Brief ▸ Return a copy of every line in the records that includes the word "screwdriver".

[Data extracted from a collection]

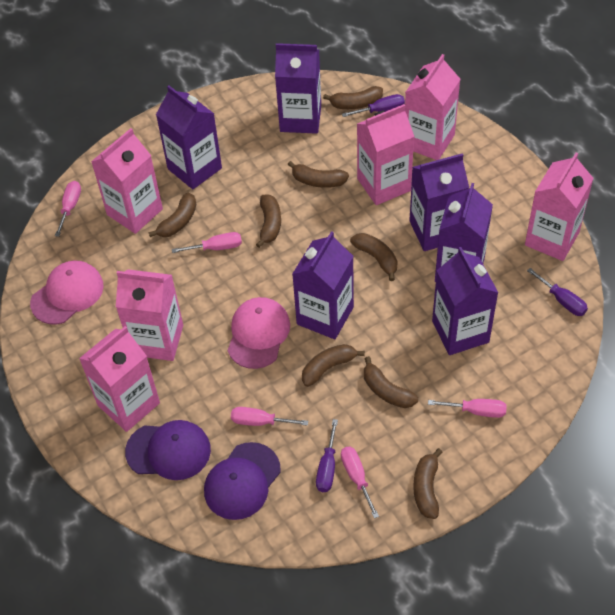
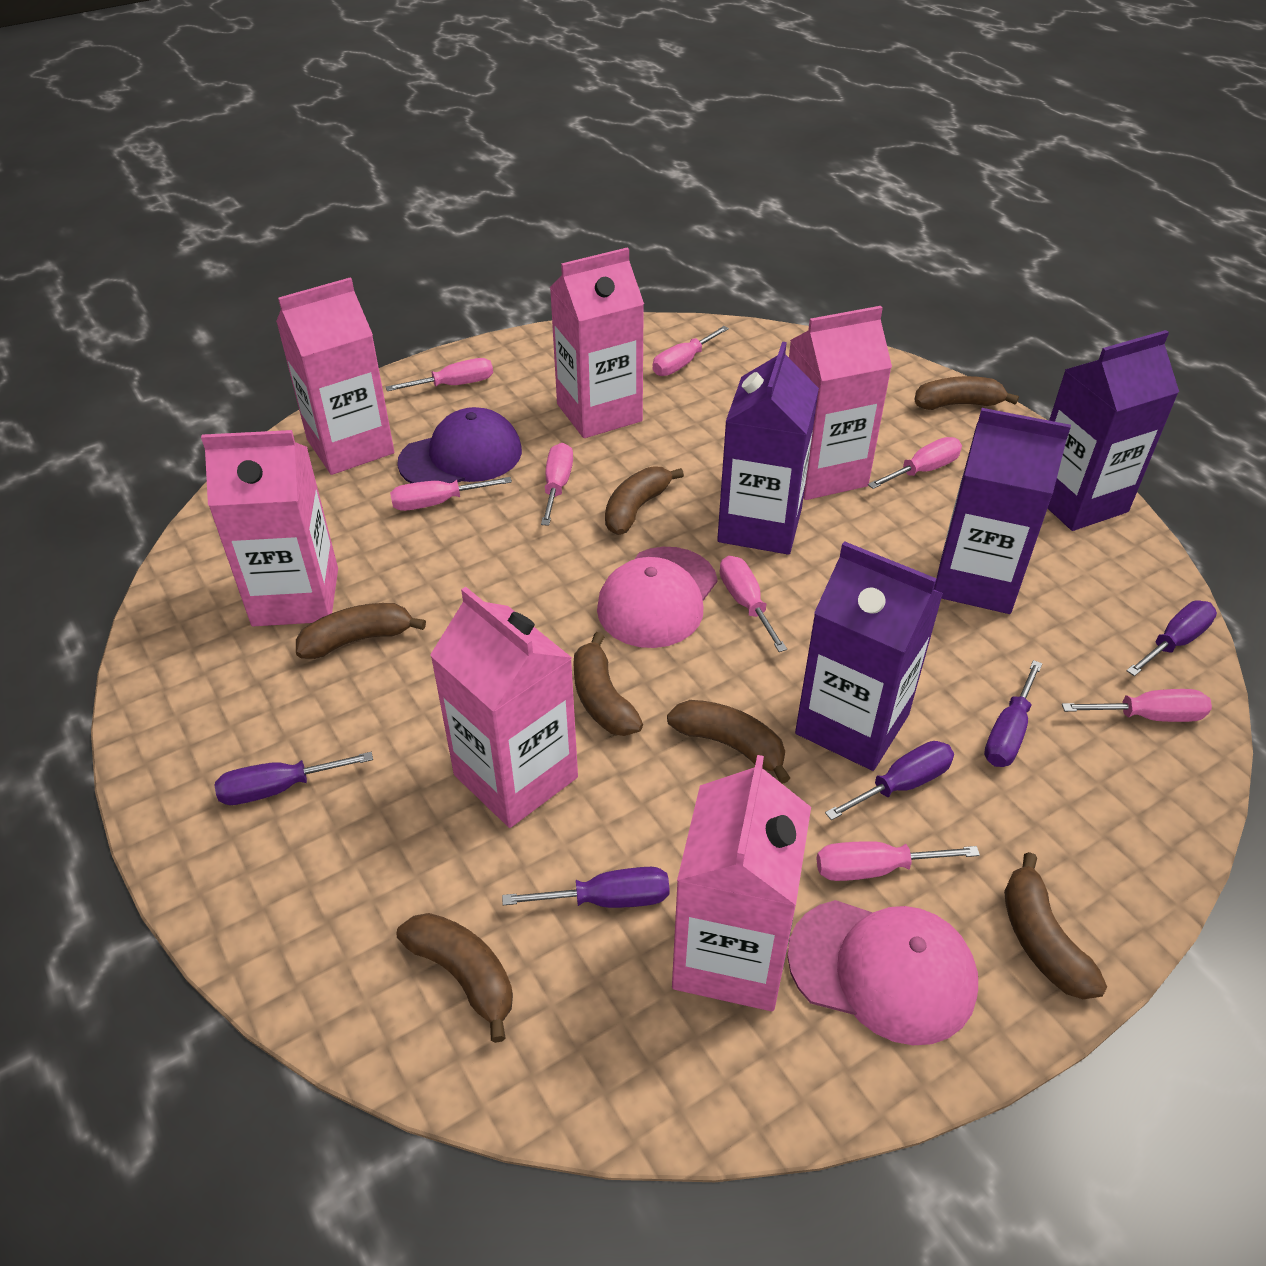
brown banana: 8 -> 7
pink screwdriver: 5 -> 8
purple cap: 2 -> 1
purple carton: 6 -> 4
purple screwdriver: 3 -> 5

Exercise output ▸
pink screwdriver: 5 -> 8
purple screwdriver: 3 -> 5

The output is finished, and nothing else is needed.